_PROVIDED ENTRIES_
|---|

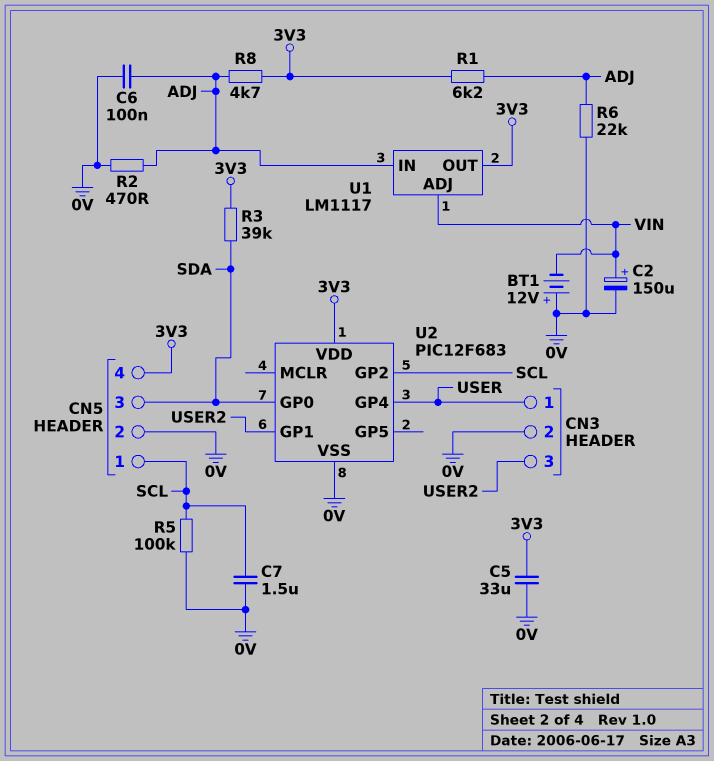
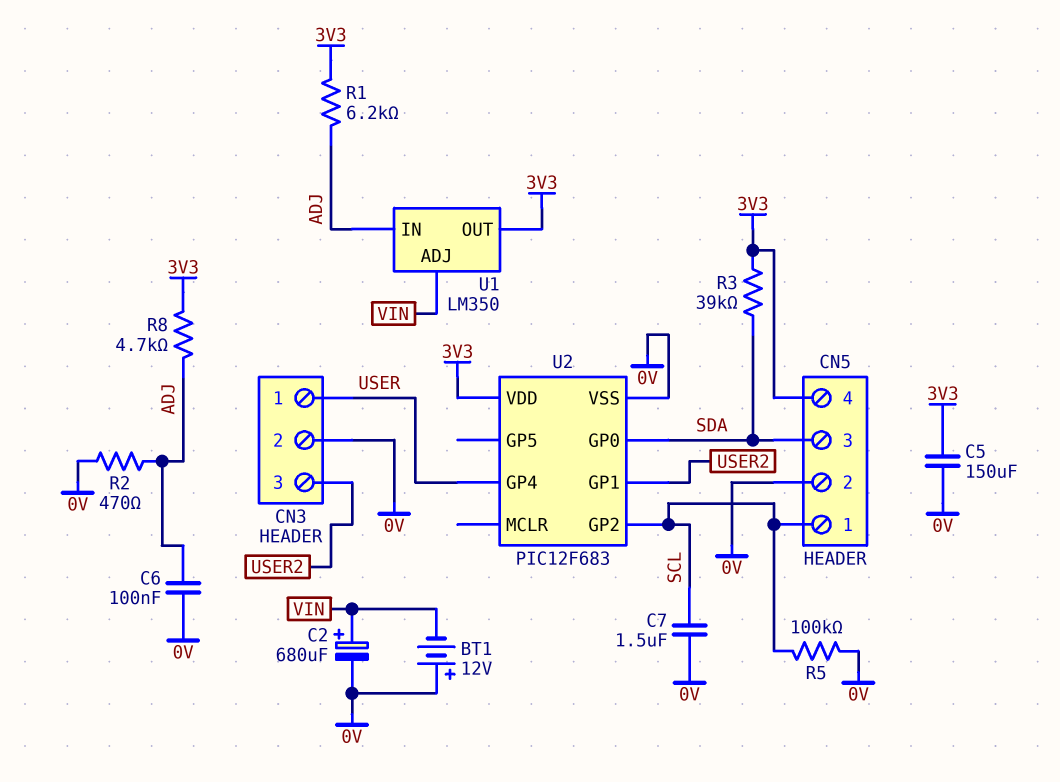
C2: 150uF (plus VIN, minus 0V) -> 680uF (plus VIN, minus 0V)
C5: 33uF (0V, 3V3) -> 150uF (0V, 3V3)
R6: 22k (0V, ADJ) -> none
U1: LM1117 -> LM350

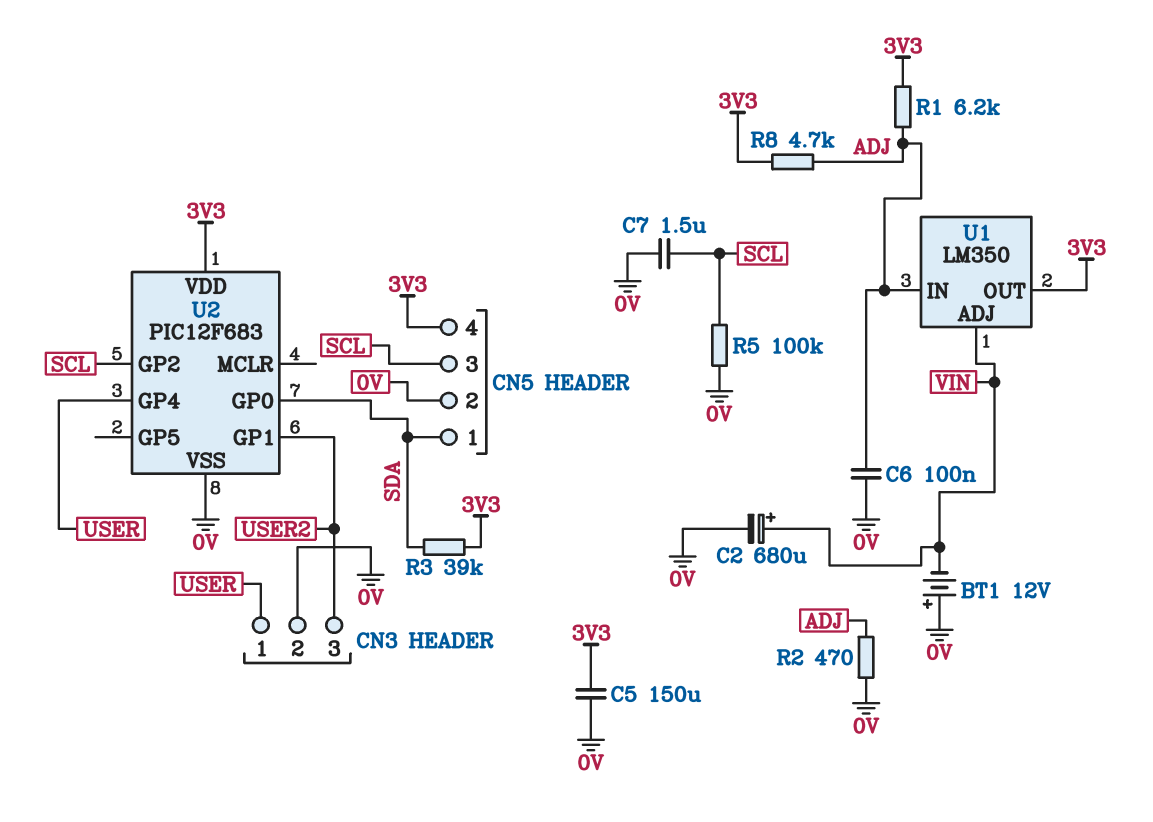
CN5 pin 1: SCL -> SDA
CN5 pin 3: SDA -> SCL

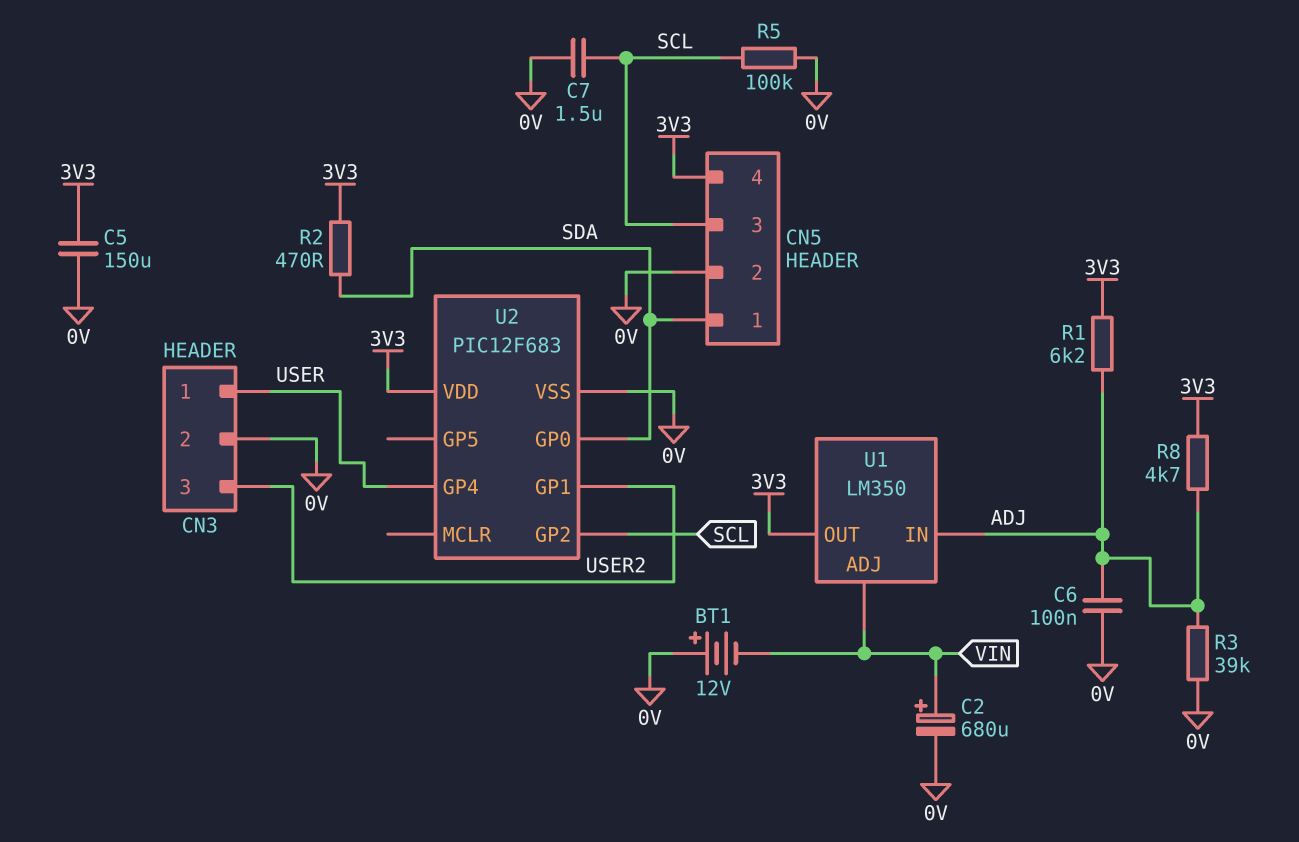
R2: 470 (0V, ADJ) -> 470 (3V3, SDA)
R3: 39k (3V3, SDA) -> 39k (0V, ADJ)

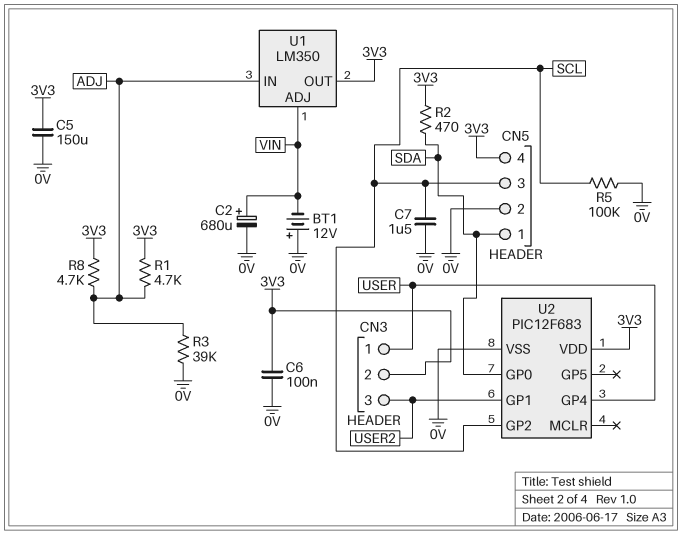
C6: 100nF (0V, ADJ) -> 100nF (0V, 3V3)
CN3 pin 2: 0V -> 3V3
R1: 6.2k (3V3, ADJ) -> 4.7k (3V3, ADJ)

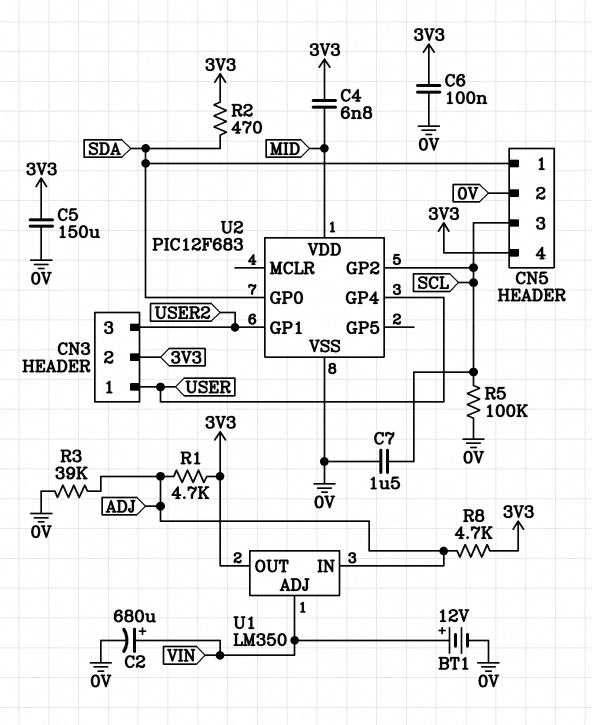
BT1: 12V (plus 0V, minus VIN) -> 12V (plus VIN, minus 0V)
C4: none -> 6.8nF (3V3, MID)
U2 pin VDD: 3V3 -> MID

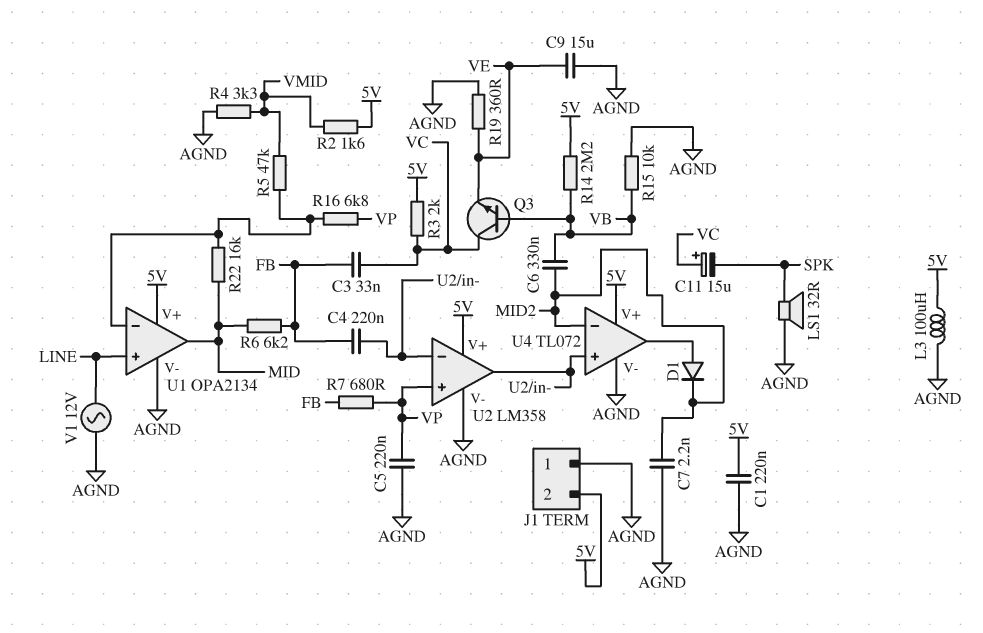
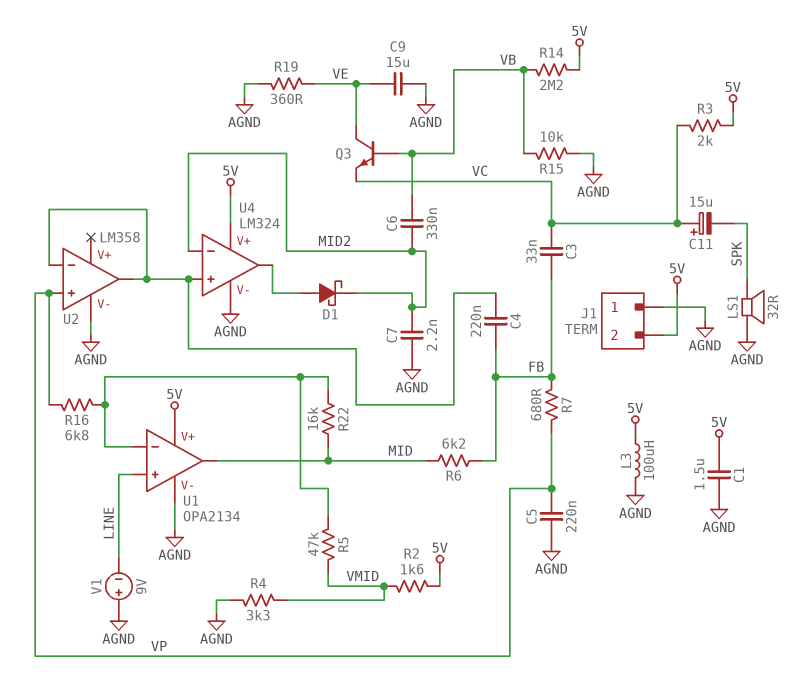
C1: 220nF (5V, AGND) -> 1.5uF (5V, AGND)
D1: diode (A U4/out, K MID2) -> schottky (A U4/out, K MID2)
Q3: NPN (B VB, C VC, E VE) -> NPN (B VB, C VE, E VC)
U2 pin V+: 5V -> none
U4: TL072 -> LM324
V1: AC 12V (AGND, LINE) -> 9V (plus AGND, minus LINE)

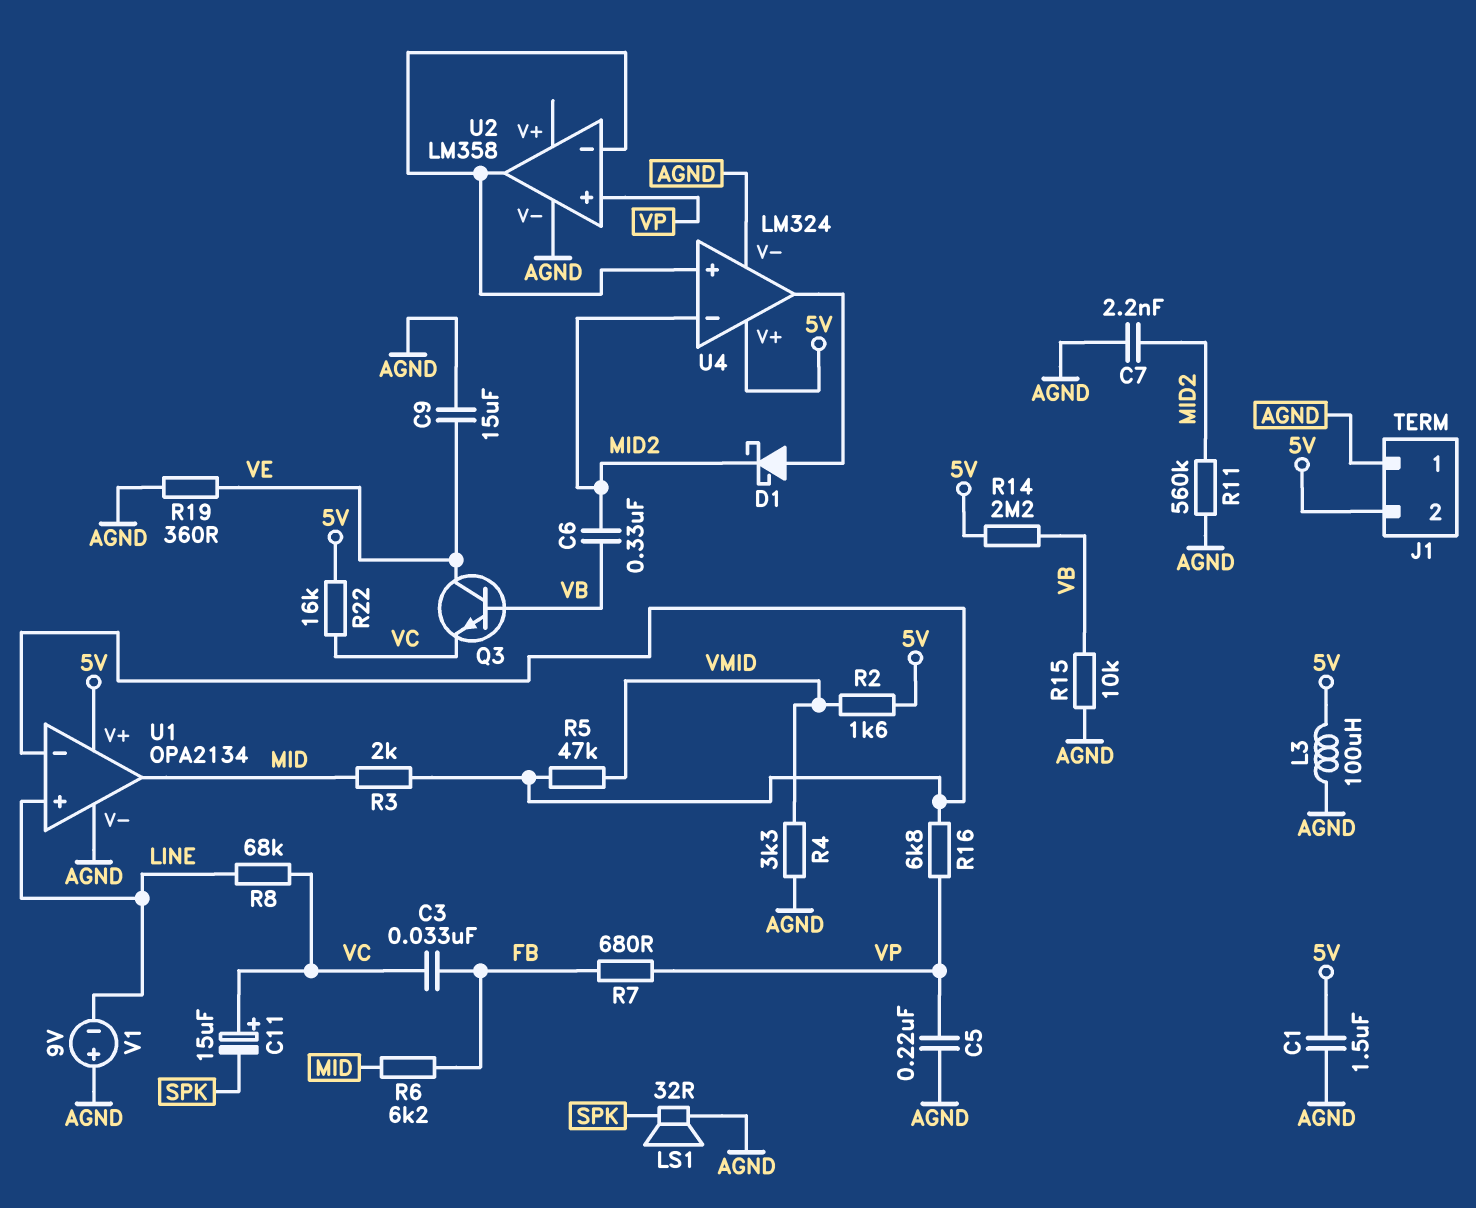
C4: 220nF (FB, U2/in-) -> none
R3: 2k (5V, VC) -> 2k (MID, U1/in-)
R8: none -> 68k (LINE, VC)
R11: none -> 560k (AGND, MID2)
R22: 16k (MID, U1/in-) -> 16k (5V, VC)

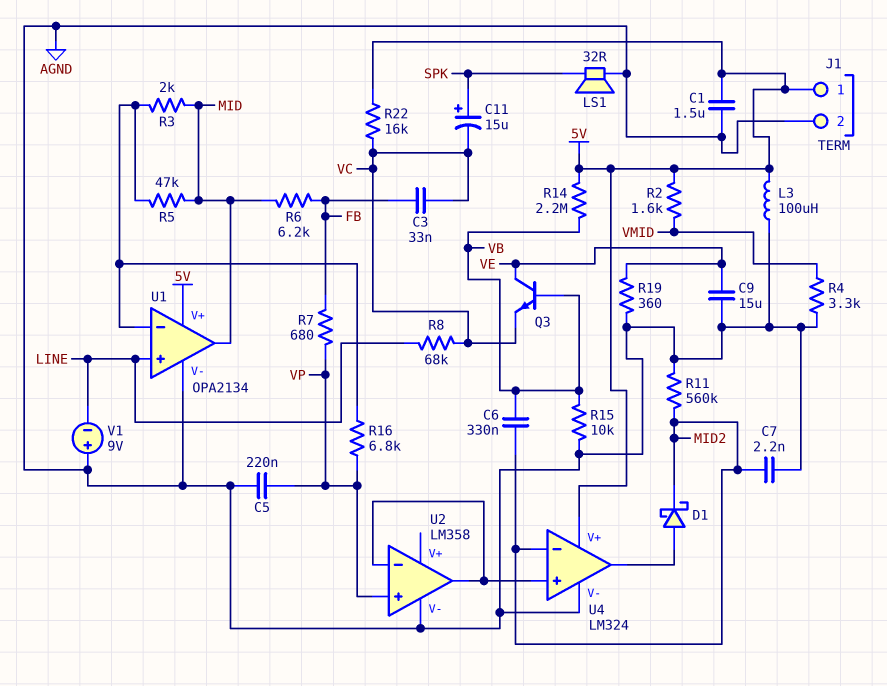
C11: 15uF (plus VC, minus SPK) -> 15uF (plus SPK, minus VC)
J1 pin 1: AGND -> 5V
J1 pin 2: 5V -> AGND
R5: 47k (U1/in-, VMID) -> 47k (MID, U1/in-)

|---|

_WORK TASK_
Keep the pictures out and transcribe the listing exactly.

_SOLVED PROBLEM_
C2: 150uF (plus VIN, minus 0V) -> 680uF (plus VIN, minus 0V)
C5: 33uF (0V, 3V3) -> 150uF (0V, 3V3)
R6: 22k (0V, ADJ) -> none
U1: LM1117 -> LM350

CN5 pin 1: SCL -> SDA
CN5 pin 3: SDA -> SCL

R2: 470 (0V, ADJ) -> 470 (3V3, SDA)
R3: 39k (3V3, SDA) -> 39k (0V, ADJ)

C6: 100nF (0V, ADJ) -> 100nF (0V, 3V3)
CN3 pin 2: 0V -> 3V3
R1: 6.2k (3V3, ADJ) -> 4.7k (3V3, ADJ)

BT1: 12V (plus 0V, minus VIN) -> 12V (plus VIN, minus 0V)
C4: none -> 6.8nF (3V3, MID)
U2 pin VDD: 3V3 -> MID

C1: 220nF (5V, AGND) -> 1.5uF (5V, AGND)
D1: diode (A U4/out, K MID2) -> schottky (A U4/out, K MID2)
Q3: NPN (B VB, C VC, E VE) -> NPN (B VB, C VE, E VC)
U2 pin V+: 5V -> none
U4: TL072 -> LM324
V1: AC 12V (AGND, LINE) -> 9V (plus AGND, minus LINE)

C4: 220nF (FB, U2/in-) -> none
R3: 2k (5V, VC) -> 2k (MID, U1/in-)
R8: none -> 68k (LINE, VC)
R11: none -> 560k (AGND, MID2)
R22: 16k (MID, U1/in-) -> 16k (5V, VC)

C11: 15uF (plus VC, minus SPK) -> 15uF (plus SPK, minus VC)
J1 pin 1: AGND -> 5V
J1 pin 2: 5V -> AGND
R5: 47k (U1/in-, VMID) -> 47k (MID, U1/in-)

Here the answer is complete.